Copy out all the lines of the data precisely, omitting any pictures.

(Object state comparisons)
Content starts

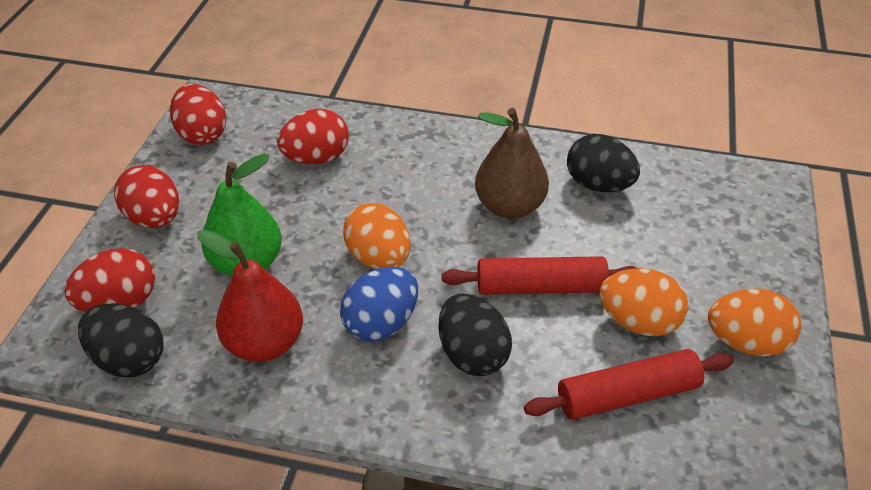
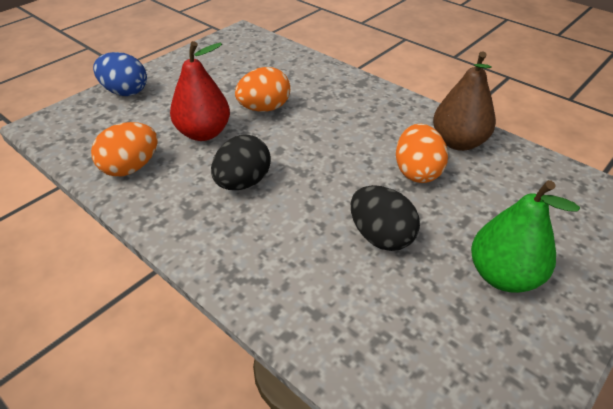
black egg: 3 -> 2
red egg: 4 -> 0
red rolling pin: 2 -> 0

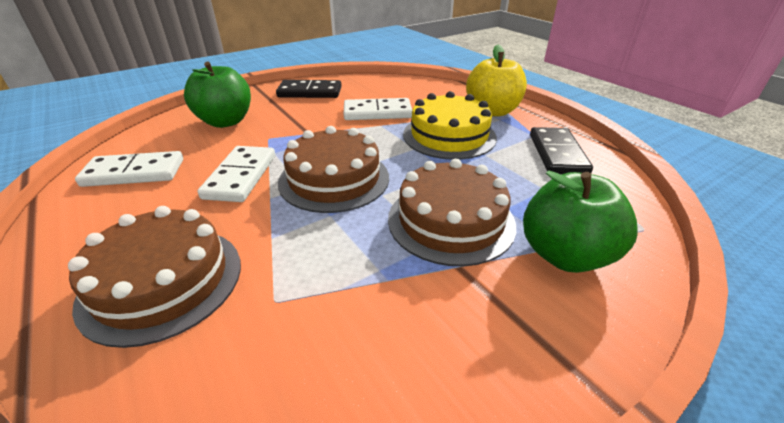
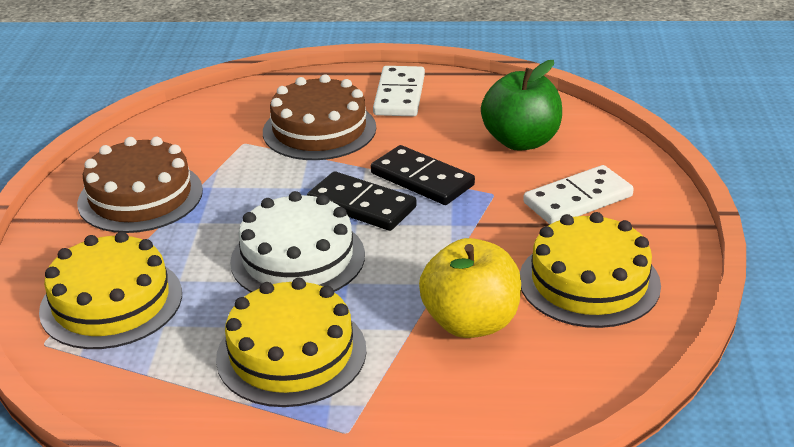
brown cake: 3 -> 2
green apple: 2 -> 1
white cake: 0 -> 1
white domino: 3 -> 2
yellow cake: 1 -> 3

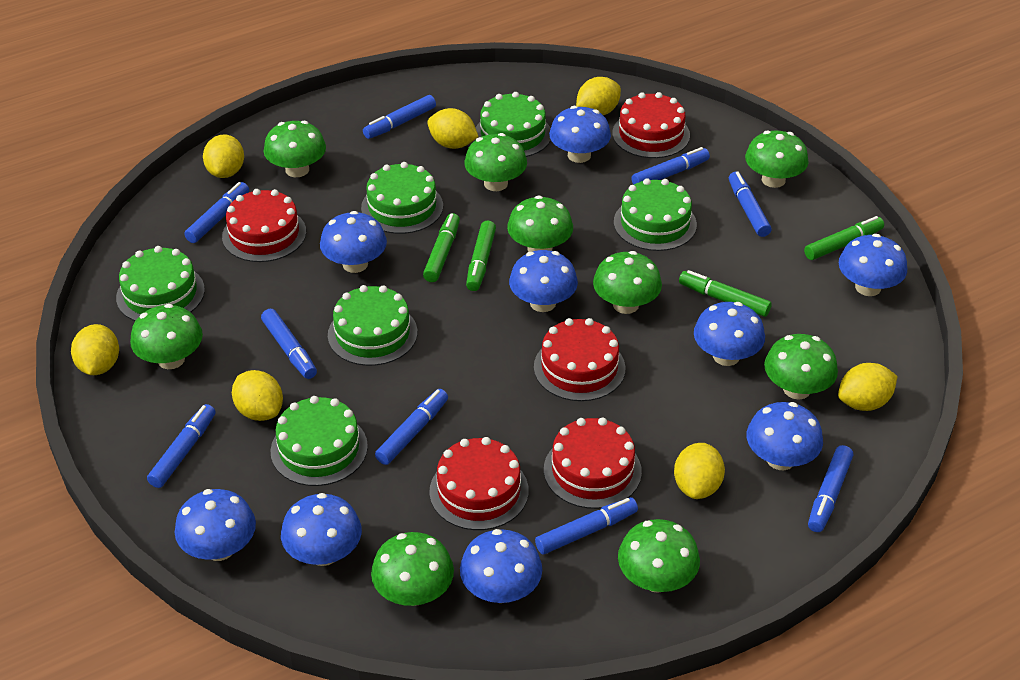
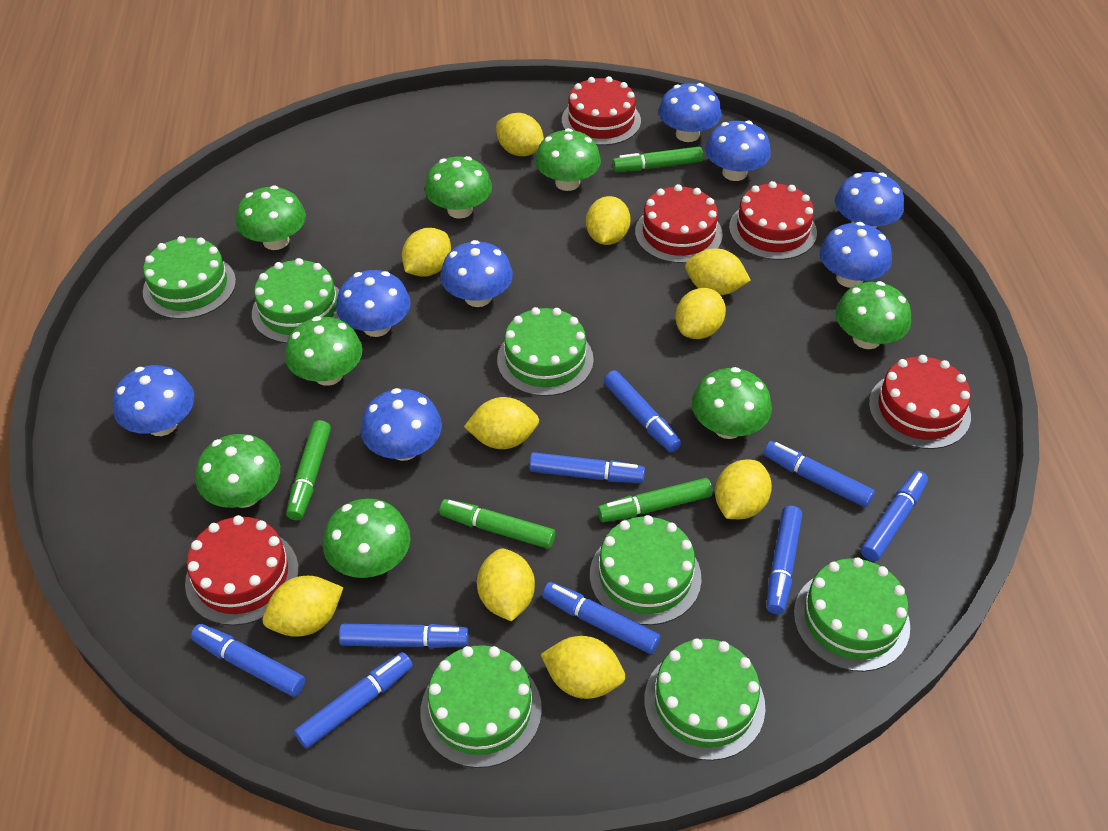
blue mushroom: 9 -> 8
green cake: 6 -> 7
green mushroom: 9 -> 8
yellow lemon: 7 -> 10

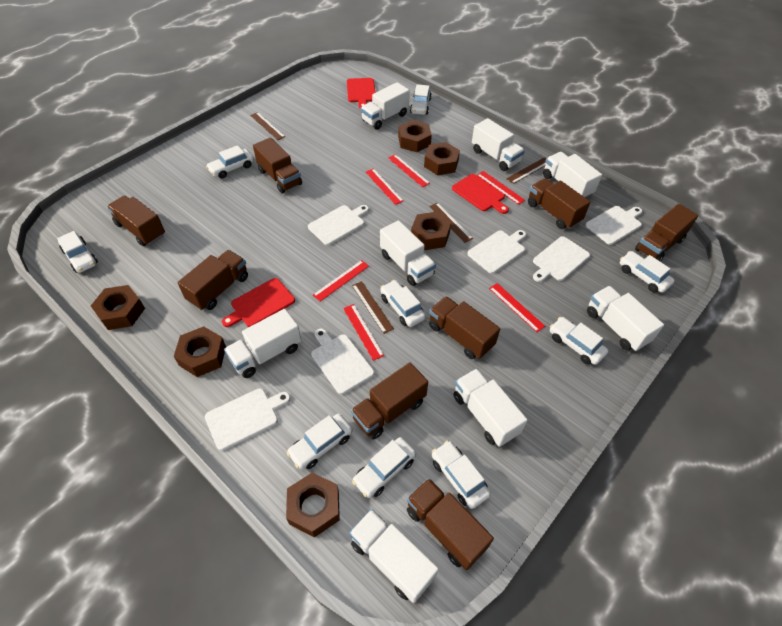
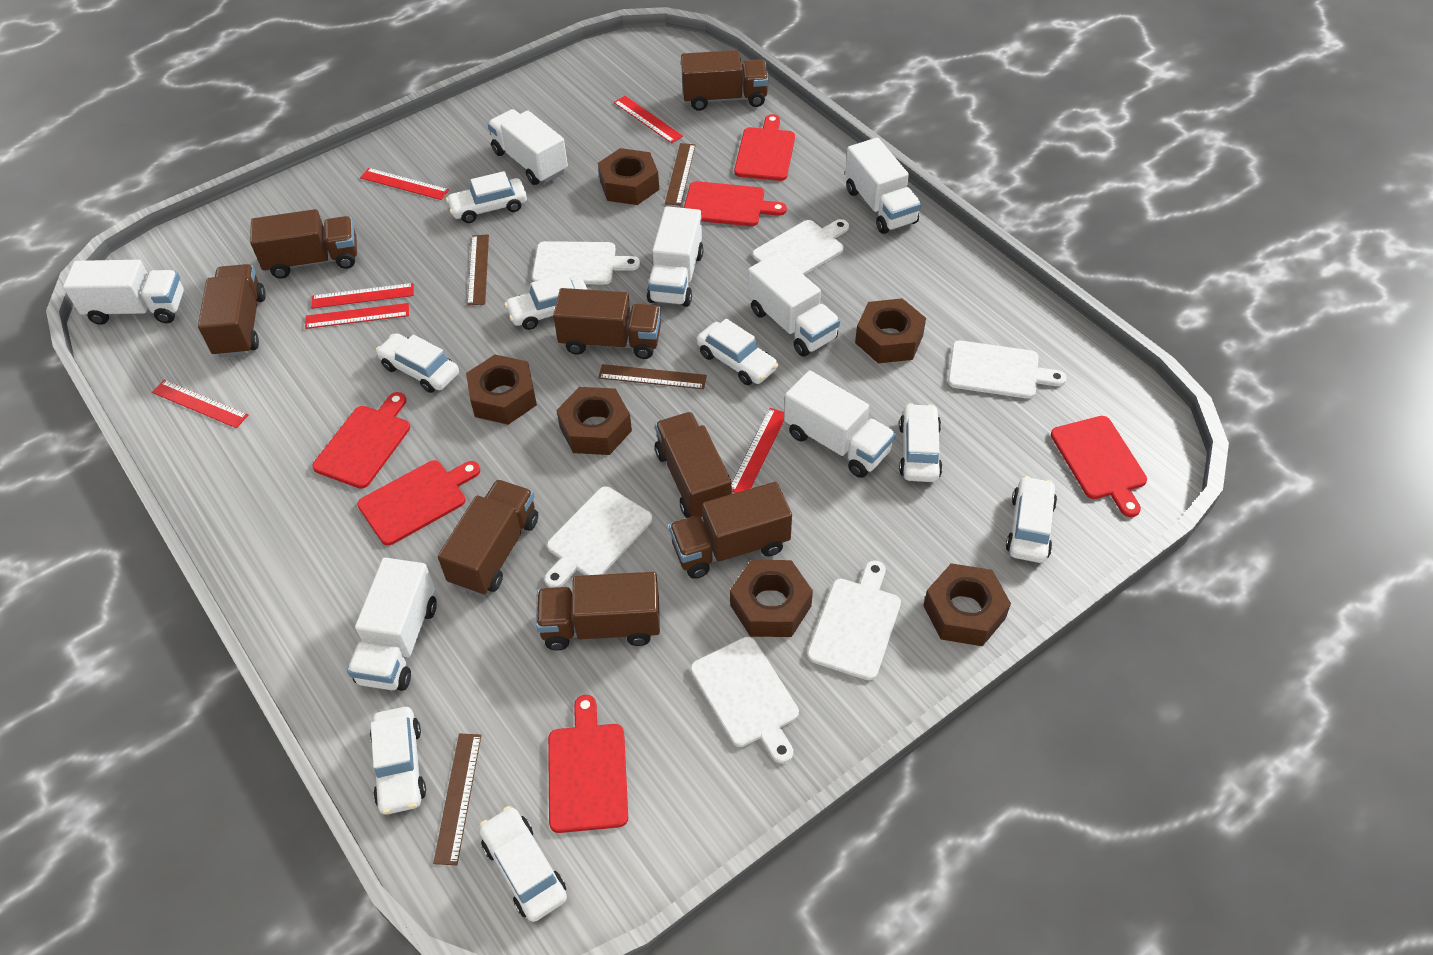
red cutting board: 3 -> 6
white car: 9 -> 8
white truck: 8 -> 7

Content ends

_Written answer_
black egg: 3 -> 2
red egg: 4 -> 0
red rolling pin: 2 -> 0

brown cake: 3 -> 2
green apple: 2 -> 1
white cake: 0 -> 1
white domino: 3 -> 2
yellow cake: 1 -> 3

blue mushroom: 9 -> 8
green cake: 6 -> 7
green mushroom: 9 -> 8
yellow lemon: 7 -> 10

red cutting board: 3 -> 6
white car: 9 -> 8
white truck: 8 -> 7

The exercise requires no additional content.